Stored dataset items
-- Opening Marker --

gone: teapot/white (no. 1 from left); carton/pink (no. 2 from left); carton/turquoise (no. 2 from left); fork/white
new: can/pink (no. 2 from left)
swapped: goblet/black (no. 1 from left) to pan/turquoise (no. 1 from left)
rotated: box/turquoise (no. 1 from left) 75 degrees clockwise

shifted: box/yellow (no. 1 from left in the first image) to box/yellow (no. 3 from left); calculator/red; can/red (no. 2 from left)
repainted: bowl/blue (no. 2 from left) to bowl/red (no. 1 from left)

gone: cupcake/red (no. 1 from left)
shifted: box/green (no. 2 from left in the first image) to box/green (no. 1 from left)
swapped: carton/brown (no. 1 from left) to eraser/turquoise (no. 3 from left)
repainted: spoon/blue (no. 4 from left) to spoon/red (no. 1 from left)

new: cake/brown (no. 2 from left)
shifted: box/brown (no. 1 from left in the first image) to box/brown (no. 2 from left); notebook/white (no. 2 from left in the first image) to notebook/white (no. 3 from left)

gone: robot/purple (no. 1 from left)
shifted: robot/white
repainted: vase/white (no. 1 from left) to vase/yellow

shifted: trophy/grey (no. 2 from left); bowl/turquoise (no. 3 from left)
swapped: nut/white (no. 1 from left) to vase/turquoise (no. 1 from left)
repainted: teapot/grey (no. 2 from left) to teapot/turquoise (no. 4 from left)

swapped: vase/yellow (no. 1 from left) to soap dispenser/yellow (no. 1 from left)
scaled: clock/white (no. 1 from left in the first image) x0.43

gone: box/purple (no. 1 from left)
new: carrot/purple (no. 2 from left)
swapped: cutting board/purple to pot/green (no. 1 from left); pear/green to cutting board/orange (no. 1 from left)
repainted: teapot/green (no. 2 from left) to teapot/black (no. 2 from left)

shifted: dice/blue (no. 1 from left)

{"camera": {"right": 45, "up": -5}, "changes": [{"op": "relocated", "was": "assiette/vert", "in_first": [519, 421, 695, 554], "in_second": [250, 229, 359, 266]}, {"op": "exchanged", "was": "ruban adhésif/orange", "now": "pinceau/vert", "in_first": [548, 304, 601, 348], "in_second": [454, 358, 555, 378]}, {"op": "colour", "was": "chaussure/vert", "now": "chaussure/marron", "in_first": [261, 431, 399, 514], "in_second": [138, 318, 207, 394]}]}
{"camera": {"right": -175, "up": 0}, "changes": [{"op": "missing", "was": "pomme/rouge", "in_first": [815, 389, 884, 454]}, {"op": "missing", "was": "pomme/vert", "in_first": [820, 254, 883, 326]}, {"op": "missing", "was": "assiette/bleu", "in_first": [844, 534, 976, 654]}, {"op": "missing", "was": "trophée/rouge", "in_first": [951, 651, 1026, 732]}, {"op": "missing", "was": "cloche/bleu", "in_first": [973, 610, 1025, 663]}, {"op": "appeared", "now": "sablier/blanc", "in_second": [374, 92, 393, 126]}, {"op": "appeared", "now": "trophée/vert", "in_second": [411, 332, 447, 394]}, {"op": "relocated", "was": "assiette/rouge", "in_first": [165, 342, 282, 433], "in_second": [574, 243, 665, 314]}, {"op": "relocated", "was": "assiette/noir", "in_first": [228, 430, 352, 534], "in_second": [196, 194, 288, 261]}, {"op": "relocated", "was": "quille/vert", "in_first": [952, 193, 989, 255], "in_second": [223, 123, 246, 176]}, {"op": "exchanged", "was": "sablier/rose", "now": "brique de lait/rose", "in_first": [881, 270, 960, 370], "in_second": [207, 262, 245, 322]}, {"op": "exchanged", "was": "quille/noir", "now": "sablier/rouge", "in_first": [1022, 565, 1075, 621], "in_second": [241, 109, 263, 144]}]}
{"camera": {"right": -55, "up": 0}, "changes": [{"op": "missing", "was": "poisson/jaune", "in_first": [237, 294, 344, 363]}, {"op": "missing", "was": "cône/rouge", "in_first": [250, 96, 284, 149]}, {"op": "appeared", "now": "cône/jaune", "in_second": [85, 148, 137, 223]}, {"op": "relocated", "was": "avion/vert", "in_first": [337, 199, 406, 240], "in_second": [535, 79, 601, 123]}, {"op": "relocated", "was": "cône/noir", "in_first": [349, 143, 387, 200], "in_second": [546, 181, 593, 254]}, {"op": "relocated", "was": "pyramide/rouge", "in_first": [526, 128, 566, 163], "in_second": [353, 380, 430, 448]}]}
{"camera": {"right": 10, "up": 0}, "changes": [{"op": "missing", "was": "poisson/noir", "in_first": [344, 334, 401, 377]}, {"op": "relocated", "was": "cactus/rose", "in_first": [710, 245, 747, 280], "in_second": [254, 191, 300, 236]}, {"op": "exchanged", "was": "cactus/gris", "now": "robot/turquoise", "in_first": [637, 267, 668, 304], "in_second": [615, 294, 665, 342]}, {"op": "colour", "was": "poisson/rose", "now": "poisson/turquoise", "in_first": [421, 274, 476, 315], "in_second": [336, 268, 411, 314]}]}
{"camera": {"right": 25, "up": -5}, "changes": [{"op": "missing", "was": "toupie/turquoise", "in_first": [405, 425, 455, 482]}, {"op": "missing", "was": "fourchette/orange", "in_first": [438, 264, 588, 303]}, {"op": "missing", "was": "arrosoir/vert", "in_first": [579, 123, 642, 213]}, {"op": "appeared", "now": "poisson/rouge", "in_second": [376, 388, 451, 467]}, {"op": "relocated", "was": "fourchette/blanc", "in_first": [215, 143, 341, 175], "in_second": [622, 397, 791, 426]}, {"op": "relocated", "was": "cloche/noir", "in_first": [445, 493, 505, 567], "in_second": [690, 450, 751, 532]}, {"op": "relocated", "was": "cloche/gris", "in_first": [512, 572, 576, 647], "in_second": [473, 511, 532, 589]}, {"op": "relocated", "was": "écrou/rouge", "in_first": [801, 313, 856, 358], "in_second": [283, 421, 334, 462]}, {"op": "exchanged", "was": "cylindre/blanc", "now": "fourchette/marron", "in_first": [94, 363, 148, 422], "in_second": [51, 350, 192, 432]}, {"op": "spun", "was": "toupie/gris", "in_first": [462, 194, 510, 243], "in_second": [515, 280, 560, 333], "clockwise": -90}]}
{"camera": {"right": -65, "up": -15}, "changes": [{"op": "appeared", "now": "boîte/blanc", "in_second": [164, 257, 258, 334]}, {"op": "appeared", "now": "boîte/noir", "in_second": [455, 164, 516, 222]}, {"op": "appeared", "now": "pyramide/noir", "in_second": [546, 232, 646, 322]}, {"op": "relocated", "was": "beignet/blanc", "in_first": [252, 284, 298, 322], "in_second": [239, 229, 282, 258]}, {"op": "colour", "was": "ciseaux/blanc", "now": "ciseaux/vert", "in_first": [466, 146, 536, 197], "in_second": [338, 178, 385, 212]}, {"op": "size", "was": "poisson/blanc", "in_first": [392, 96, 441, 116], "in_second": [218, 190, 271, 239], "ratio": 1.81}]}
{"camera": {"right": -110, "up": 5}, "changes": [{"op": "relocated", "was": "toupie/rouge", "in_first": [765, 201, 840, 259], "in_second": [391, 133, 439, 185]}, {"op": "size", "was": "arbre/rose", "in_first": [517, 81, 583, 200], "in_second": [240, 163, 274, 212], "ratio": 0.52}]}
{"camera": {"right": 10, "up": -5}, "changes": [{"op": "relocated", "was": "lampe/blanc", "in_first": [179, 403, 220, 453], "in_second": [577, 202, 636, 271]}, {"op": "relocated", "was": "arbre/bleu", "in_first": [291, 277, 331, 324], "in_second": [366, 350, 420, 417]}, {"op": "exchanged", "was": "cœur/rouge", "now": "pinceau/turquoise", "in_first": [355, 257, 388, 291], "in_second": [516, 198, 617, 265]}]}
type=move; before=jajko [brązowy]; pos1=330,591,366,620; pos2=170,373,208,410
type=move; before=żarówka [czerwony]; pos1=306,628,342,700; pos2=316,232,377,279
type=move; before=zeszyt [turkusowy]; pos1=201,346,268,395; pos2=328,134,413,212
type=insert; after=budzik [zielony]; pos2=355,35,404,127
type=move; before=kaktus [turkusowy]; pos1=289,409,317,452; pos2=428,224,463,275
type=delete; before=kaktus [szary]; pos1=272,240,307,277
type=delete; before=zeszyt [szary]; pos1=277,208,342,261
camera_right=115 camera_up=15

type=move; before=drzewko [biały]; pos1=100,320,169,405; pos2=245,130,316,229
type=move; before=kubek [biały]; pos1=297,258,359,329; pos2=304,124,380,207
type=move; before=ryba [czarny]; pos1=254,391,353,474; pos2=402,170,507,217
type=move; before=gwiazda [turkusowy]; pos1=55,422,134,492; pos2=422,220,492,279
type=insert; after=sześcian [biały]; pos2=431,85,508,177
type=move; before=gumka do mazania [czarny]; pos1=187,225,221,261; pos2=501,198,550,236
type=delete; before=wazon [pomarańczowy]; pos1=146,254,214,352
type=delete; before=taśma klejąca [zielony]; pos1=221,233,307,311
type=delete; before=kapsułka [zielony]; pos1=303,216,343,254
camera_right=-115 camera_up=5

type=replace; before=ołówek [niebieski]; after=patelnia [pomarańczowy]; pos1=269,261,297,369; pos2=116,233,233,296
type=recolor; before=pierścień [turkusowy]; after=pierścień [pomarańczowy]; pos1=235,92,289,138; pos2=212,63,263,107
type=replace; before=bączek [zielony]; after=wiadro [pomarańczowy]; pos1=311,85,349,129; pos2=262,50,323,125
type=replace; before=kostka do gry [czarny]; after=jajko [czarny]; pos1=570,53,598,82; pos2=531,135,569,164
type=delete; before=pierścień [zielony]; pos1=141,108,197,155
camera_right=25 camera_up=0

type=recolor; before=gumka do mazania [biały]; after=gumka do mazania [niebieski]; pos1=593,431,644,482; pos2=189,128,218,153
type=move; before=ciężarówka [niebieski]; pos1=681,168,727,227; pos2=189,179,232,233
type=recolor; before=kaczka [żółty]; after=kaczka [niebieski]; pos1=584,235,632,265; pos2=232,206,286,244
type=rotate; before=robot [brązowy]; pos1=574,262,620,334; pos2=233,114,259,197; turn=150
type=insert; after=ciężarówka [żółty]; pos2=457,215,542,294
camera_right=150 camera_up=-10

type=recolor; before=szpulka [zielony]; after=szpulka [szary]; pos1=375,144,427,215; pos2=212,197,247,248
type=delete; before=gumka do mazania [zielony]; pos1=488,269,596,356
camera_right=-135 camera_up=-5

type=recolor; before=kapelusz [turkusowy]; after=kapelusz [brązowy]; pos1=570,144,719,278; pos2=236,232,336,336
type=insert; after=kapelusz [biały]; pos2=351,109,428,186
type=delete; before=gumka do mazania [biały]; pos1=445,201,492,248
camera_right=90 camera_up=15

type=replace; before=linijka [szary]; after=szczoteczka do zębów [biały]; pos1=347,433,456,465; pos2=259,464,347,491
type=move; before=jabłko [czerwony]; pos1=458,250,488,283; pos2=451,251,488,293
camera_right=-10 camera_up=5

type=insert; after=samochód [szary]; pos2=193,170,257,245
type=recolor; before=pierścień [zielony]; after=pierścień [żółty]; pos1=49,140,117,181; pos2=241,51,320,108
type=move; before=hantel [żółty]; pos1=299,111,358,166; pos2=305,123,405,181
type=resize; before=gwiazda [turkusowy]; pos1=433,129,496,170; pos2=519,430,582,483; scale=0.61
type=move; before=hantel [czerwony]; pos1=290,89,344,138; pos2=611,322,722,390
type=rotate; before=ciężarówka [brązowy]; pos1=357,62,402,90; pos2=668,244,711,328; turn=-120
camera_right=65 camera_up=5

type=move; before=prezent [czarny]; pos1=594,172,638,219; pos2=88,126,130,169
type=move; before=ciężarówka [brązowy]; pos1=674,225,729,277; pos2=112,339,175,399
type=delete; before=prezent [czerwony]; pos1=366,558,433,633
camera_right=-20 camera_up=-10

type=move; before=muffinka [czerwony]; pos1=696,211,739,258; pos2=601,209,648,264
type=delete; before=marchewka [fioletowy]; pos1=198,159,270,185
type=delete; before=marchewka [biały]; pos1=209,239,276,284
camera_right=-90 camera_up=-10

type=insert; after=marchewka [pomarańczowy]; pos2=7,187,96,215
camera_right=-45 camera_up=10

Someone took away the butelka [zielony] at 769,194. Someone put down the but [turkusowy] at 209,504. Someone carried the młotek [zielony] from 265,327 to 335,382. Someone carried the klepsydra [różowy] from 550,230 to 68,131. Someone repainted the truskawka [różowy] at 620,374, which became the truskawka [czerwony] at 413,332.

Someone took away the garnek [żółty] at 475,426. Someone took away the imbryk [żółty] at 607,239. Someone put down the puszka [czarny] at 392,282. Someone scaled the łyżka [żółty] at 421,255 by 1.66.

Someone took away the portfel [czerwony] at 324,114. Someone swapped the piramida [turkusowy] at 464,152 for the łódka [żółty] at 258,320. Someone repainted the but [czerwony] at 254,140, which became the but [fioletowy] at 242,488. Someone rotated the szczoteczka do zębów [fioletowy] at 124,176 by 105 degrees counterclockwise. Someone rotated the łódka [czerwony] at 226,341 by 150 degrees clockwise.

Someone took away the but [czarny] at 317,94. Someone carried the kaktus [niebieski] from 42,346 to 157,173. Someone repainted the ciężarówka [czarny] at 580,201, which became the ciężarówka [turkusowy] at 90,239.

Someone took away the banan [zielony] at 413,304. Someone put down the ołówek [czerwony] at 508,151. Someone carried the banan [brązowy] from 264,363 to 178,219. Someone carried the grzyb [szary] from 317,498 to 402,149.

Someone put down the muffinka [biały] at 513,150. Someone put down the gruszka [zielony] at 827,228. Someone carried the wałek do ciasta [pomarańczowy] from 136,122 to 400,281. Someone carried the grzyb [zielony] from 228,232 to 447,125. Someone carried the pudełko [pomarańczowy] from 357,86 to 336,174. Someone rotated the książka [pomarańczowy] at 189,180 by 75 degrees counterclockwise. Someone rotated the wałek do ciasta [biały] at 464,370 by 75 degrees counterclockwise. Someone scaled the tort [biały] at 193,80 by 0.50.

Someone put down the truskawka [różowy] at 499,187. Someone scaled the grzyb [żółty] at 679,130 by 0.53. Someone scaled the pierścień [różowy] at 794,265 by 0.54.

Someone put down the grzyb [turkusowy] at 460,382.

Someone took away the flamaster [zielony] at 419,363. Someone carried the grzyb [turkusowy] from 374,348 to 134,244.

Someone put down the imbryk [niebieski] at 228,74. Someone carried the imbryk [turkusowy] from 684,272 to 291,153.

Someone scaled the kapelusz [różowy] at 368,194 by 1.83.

-- Closing Marker --

Requirement
Find all lines holding the word "pink" in the records above and copy them.

Task result
gone: teapot/white (no. 1 from left); carton/pink (no. 2 from left); carton/turquoise (no. 2 from left); fork/white
new: can/pink (no. 2 from left)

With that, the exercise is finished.